* _Data records_:

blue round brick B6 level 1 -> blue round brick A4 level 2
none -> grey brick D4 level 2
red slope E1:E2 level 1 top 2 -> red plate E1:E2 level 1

...

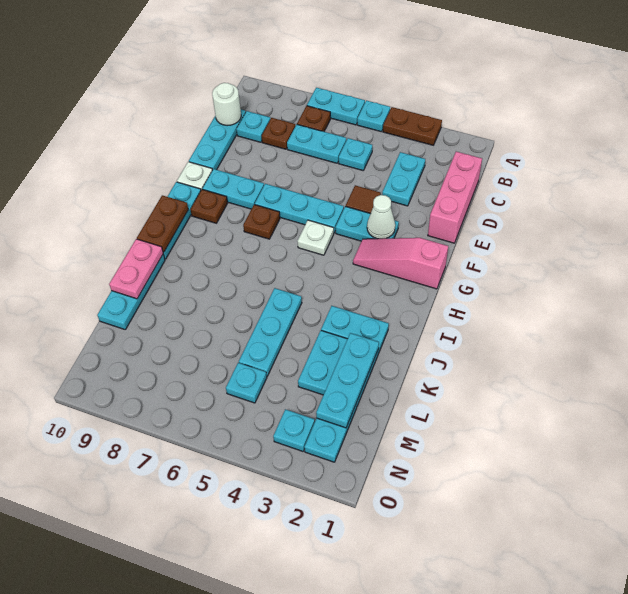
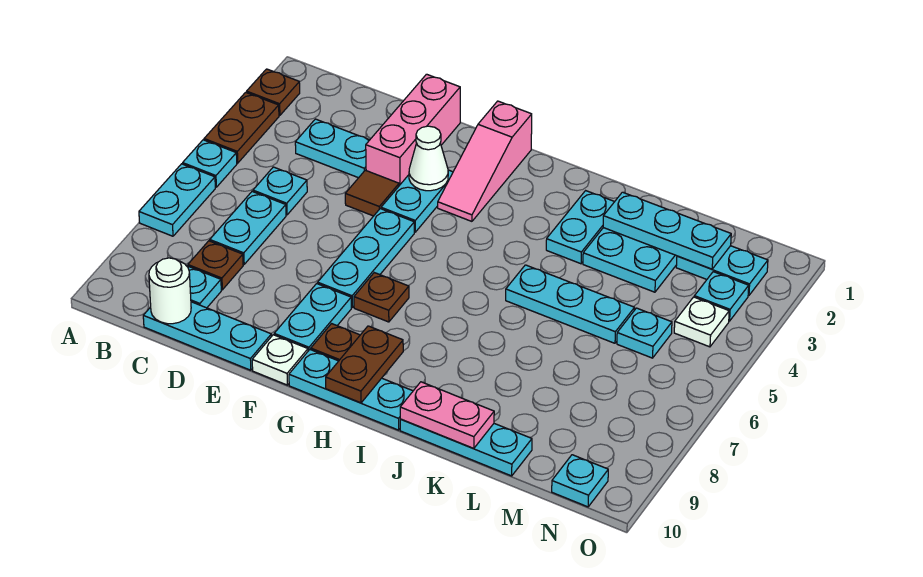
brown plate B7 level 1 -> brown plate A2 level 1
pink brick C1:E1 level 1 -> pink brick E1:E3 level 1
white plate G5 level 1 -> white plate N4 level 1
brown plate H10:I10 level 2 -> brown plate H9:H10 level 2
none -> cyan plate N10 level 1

* _Instructions to follow_: Copy the stretch of the records above that runs from the line with "brown plate H10:I10" through the line with "none -> cyan plate N10 level 1". Both end lines belong in the copy, and nothing else does.

* _Answer below_:
brown plate H10:I10 level 2 -> brown plate H9:H10 level 2
none -> cyan plate N10 level 1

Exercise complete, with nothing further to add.